──────── Task inputs ────────
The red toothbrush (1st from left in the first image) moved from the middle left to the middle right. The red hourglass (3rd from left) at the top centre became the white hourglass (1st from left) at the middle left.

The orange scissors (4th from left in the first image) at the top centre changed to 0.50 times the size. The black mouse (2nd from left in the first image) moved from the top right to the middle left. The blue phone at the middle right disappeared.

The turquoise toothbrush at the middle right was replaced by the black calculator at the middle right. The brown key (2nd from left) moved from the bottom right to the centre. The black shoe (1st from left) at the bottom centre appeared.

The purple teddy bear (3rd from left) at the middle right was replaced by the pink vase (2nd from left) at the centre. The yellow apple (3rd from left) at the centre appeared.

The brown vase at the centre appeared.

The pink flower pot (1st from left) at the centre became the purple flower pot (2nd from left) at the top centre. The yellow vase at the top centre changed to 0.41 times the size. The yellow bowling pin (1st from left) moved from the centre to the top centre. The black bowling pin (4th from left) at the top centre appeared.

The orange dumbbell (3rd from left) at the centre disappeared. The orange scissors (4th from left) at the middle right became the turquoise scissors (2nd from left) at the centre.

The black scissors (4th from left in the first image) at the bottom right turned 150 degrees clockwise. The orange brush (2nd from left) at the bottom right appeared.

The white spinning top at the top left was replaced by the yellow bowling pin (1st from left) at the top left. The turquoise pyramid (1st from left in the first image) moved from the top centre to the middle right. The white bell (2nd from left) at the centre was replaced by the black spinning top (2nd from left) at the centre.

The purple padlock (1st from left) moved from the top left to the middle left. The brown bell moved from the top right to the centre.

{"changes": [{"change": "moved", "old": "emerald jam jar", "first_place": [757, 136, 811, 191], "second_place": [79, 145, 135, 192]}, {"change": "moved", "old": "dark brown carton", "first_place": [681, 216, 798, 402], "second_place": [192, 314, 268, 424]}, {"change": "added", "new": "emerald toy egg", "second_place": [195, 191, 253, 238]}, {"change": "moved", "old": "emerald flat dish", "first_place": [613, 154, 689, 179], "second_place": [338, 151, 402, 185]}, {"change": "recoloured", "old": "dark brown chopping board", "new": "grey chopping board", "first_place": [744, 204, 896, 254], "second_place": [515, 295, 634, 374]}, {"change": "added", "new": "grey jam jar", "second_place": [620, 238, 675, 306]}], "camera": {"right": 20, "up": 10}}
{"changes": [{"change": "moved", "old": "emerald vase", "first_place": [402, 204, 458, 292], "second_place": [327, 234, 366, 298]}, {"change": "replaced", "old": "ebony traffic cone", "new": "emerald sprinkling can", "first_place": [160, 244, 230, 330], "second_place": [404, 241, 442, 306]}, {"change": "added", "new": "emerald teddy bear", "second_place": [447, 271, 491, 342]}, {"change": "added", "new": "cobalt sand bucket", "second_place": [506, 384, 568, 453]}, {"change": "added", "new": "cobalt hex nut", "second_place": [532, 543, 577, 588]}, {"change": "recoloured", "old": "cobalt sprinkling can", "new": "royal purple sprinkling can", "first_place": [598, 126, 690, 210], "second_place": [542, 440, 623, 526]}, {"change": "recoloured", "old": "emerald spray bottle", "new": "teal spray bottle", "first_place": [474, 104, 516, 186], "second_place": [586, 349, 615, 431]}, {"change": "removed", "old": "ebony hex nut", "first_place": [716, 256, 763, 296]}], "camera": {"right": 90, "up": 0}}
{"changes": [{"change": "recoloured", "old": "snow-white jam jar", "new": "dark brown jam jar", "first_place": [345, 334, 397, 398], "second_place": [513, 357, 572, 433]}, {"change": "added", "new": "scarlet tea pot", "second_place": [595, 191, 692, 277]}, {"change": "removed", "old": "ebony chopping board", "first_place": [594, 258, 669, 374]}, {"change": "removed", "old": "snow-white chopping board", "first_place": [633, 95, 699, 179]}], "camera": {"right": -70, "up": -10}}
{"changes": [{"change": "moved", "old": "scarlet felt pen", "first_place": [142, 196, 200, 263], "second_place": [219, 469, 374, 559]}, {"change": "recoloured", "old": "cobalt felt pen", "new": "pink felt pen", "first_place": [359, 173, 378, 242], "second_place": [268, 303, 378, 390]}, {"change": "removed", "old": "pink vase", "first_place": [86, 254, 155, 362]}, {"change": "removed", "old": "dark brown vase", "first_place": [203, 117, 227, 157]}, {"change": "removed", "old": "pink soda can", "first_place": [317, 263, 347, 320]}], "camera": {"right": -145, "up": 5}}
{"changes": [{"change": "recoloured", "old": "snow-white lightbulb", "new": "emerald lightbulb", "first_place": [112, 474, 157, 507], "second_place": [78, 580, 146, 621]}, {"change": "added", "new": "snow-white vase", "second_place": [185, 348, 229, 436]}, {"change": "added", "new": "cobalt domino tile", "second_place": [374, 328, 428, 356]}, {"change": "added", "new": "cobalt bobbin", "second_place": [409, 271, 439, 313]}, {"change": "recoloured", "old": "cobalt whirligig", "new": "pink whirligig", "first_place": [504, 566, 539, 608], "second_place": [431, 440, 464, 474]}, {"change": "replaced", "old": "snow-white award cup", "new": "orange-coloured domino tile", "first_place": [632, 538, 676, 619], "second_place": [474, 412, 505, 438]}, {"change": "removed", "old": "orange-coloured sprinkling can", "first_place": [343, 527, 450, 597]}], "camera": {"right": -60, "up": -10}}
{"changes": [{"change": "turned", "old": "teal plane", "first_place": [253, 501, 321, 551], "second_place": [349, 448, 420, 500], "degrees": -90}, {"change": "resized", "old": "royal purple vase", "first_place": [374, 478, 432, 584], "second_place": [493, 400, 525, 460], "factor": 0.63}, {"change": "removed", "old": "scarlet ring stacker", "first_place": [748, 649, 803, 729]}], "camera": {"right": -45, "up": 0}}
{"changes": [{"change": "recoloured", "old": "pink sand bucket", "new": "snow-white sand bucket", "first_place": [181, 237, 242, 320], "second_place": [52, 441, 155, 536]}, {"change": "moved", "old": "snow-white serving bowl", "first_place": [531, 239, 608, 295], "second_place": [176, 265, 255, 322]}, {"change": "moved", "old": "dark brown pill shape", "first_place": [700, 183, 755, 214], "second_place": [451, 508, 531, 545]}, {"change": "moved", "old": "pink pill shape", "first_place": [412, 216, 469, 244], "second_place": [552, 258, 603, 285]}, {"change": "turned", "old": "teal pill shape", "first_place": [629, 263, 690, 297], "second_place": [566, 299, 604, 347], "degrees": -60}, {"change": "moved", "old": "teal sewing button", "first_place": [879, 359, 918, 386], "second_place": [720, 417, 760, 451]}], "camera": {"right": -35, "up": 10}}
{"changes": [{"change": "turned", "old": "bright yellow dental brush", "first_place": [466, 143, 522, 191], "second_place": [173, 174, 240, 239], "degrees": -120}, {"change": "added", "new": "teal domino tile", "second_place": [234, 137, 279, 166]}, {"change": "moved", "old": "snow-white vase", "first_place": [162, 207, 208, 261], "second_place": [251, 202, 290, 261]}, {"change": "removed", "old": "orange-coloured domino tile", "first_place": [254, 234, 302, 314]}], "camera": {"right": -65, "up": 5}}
────────
Task details:
Each record above needs to be set down again, word for word.

Result of the task:
The red toothbrush (1st from left in the first image) moved from the middle left to the middle right. The red hourglass (3rd from left) at the top centre became the white hourglass (1st from left) at the middle left.

The orange scissors (4th from left in the first image) at the top centre changed to 0.50 times the size. The black mouse (2nd from left in the first image) moved from the top right to the middle left. The blue phone at the middle right disappeared.

The turquoise toothbrush at the middle right was replaced by the black calculator at the middle right. The brown key (2nd from left) moved from the bottom right to the centre. The black shoe (1st from left) at the bottom centre appeared.

The purple teddy bear (3rd from left) at the middle right was replaced by the pink vase (2nd from left) at the centre. The yellow apple (3rd from left) at the centre appeared.

The brown vase at the centre appeared.

The pink flower pot (1st from left) at the centre became the purple flower pot (2nd from left) at the top centre. The yellow vase at the top centre changed to 0.41 times the size. The yellow bowling pin (1st from left) moved from the centre to the top centre. The black bowling pin (4th from left) at the top centre appeared.

The orange dumbbell (3rd from left) at the centre disappeared. The orange scissors (4th from left) at the middle right became the turquoise scissors (2nd from left) at the centre.

The black scissors (4th from left in the first image) at the bottom right turned 150 degrees clockwise. The orange brush (2nd from left) at the bottom right appeared.

The white spinning top at the top left was replaced by the yellow bowling pin (1st from left) at the top left. The turquoise pyramid (1st from left in the first image) moved from the top centre to the middle right. The white bell (2nd from left) at the centre was replaced by the black spinning top (2nd from left) at the centre.

The purple padlock (1st from left) moved from the top left to the middle left. The brown bell moved from the top right to the centre.

{"changes": [{"change": "moved", "old": "emerald jam jar", "first_place": [757, 136, 811, 191], "second_place": [79, 145, 135, 192]}, {"change": "moved", "old": "dark brown carton", "first_place": [681, 216, 798, 402], "second_place": [192, 314, 268, 424]}, {"change": "added", "new": "emerald toy egg", "second_place": [195, 191, 253, 238]}, {"change": "moved", "old": "emerald flat dish", "first_place": [613, 154, 689, 179], "second_place": [338, 151, 402, 185]}, {"change": "recoloured", "old": "dark brown chopping board", "new": "grey chopping board", "first_place": [744, 204, 896, 254], "second_place": [515, 295, 634, 374]}, {"change": "added", "new": "grey jam jar", "second_place": [620, 238, 675, 306]}], "camera": {"right": 20, "up": 10}}
{"changes": [{"change": "moved", "old": "emerald vase", "first_place": [402, 204, 458, 292], "second_place": [327, 234, 366, 298]}, {"change": "replaced", "old": "ebony traffic cone", "new": "emerald sprinkling can", "first_place": [160, 244, 230, 330], "second_place": [404, 241, 442, 306]}, {"change": "added", "new": "emerald teddy bear", "second_place": [447, 271, 491, 342]}, {"change": "added", "new": "cobalt sand bucket", "second_place": [506, 384, 568, 453]}, {"change": "added", "new": "cobalt hex nut", "second_place": [532, 543, 577, 588]}, {"change": "recoloured", "old": "cobalt sprinkling can", "new": "royal purple sprinkling can", "first_place": [598, 126, 690, 210], "second_place": [542, 440, 623, 526]}, {"change": "recoloured", "old": "emerald spray bottle", "new": "teal spray bottle", "first_place": [474, 104, 516, 186], "second_place": [586, 349, 615, 431]}, {"change": "removed", "old": "ebony hex nut", "first_place": [716, 256, 763, 296]}], "camera": {"right": 90, "up": 0}}
{"changes": [{"change": "recoloured", "old": "snow-white jam jar", "new": "dark brown jam jar", "first_place": [345, 334, 397, 398], "second_place": [513, 357, 572, 433]}, {"change": "added", "new": "scarlet tea pot", "second_place": [595, 191, 692, 277]}, {"change": "removed", "old": "ebony chopping board", "first_place": [594, 258, 669, 374]}, {"change": "removed", "old": "snow-white chopping board", "first_place": [633, 95, 699, 179]}], "camera": {"right": -70, "up": -10}}
{"changes": [{"change": "moved", "old": "scarlet felt pen", "first_place": [142, 196, 200, 263], "second_place": [219, 469, 374, 559]}, {"change": "recoloured", "old": "cobalt felt pen", "new": "pink felt pen", "first_place": [359, 173, 378, 242], "second_place": [268, 303, 378, 390]}, {"change": "removed", "old": "pink vase", "first_place": [86, 254, 155, 362]}, {"change": "removed", "old": "dark brown vase", "first_place": [203, 117, 227, 157]}, {"change": "removed", "old": "pink soda can", "first_place": [317, 263, 347, 320]}], "camera": {"right": -145, "up": 5}}
{"changes": [{"change": "recoloured", "old": "snow-white lightbulb", "new": "emerald lightbulb", "first_place": [112, 474, 157, 507], "second_place": [78, 580, 146, 621]}, {"change": "added", "new": "snow-white vase", "second_place": [185, 348, 229, 436]}, {"change": "added", "new": "cobalt domino tile", "second_place": [374, 328, 428, 356]}, {"change": "added", "new": "cobalt bobbin", "second_place": [409, 271, 439, 313]}, {"change": "recoloured", "old": "cobalt whirligig", "new": "pink whirligig", "first_place": [504, 566, 539, 608], "second_place": [431, 440, 464, 474]}, {"change": "replaced", "old": "snow-white award cup", "new": "orange-coloured domino tile", "first_place": [632, 538, 676, 619], "second_place": [474, 412, 505, 438]}, {"change": "removed", "old": "orange-coloured sprinkling can", "first_place": [343, 527, 450, 597]}], "camera": {"right": -60, "up": -10}}
{"changes": [{"change": "turned", "old": "teal plane", "first_place": [253, 501, 321, 551], "second_place": [349, 448, 420, 500], "degrees": -90}, {"change": "resized", "old": "royal purple vase", "first_place": [374, 478, 432, 584], "second_place": [493, 400, 525, 460], "factor": 0.63}, {"change": "removed", "old": "scarlet ring stacker", "first_place": [748, 649, 803, 729]}], "camera": {"right": -45, "up": 0}}
{"changes": [{"change": "recoloured", "old": "pink sand bucket", "new": "snow-white sand bucket", "first_place": [181, 237, 242, 320], "second_place": [52, 441, 155, 536]}, {"change": "moved", "old": "snow-white serving bowl", "first_place": [531, 239, 608, 295], "second_place": [176, 265, 255, 322]}, {"change": "moved", "old": "dark brown pill shape", "first_place": [700, 183, 755, 214], "second_place": [451, 508, 531, 545]}, {"change": "moved", "old": "pink pill shape", "first_place": [412, 216, 469, 244], "second_place": [552, 258, 603, 285]}, {"change": "turned", "old": "teal pill shape", "first_place": [629, 263, 690, 297], "second_place": [566, 299, 604, 347], "degrees": -60}, {"change": "moved", "old": "teal sewing button", "first_place": [879, 359, 918, 386], "second_place": [720, 417, 760, 451]}], "camera": {"right": -35, "up": 10}}
{"changes": [{"change": "turned", "old": "bright yellow dental brush", "first_place": [466, 143, 522, 191], "second_place": [173, 174, 240, 239], "degrees": -120}, {"change": "added", "new": "teal domino tile", "second_place": [234, 137, 279, 166]}, {"change": "moved", "old": "snow-white vase", "first_place": [162, 207, 208, 261], "second_place": [251, 202, 290, 261]}, {"change": "removed", "old": "orange-coloured domino tile", "first_place": [254, 234, 302, 314]}], "camera": {"right": -65, "up": 5}}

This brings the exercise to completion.